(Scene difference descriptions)
----
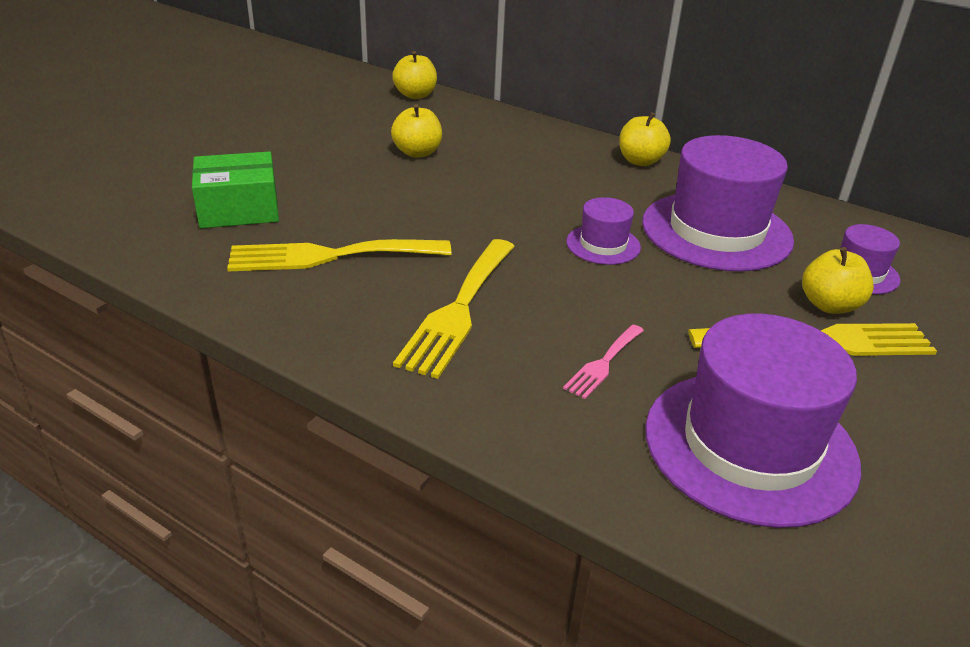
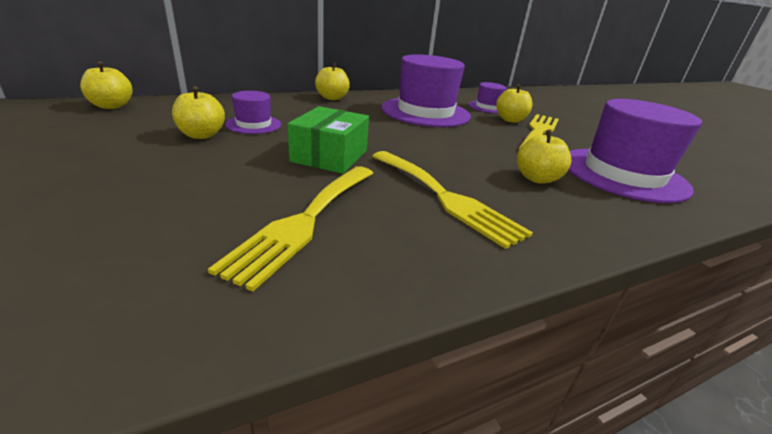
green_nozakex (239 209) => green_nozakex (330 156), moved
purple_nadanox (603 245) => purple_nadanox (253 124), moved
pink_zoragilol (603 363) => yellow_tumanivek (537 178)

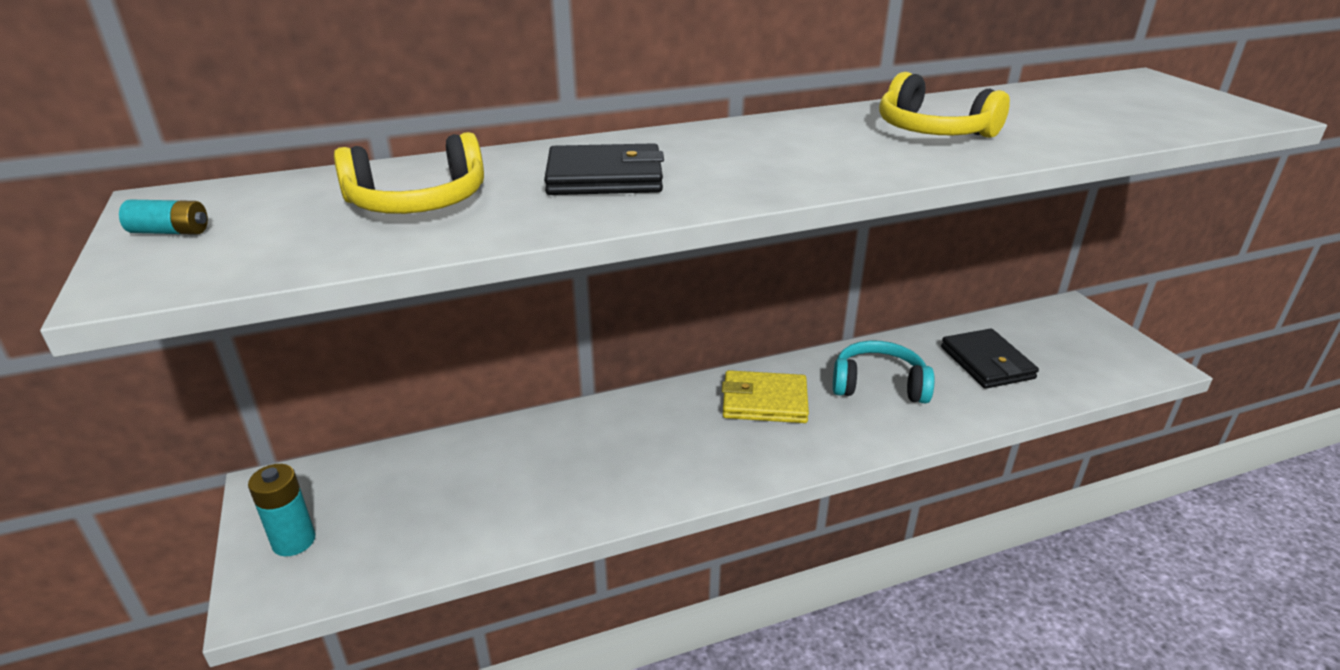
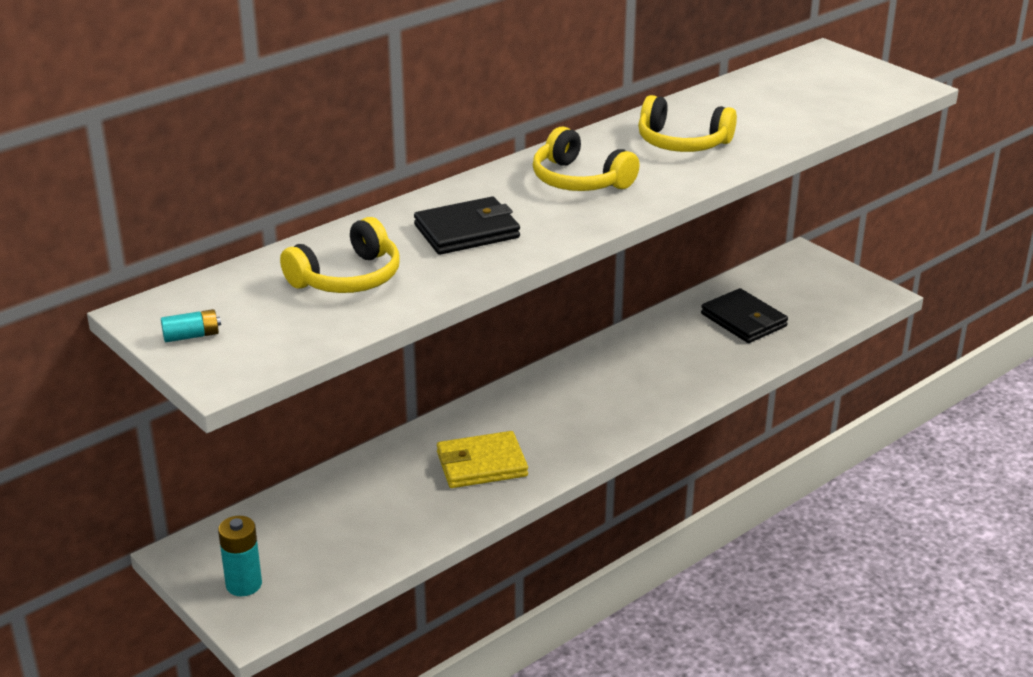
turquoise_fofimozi (878 385) => nothing
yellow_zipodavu (764 401) => yellow_zipodavu (481 464), moved
nothing => yellow_fofimozi (579 180)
----
* Try it:
Leaving the pictures out, transcribe the entries above exactly as written.

* Written solution:
green_nozakex (239 209) => green_nozakex (330 156), moved
purple_nadanox (603 245) => purple_nadanox (253 124), moved
pink_zoragilol (603 363) => yellow_tumanivek (537 178)

turquoise_fofimozi (878 385) => nothing
yellow_zipodavu (764 401) => yellow_zipodavu (481 464), moved
nothing => yellow_fofimozi (579 180)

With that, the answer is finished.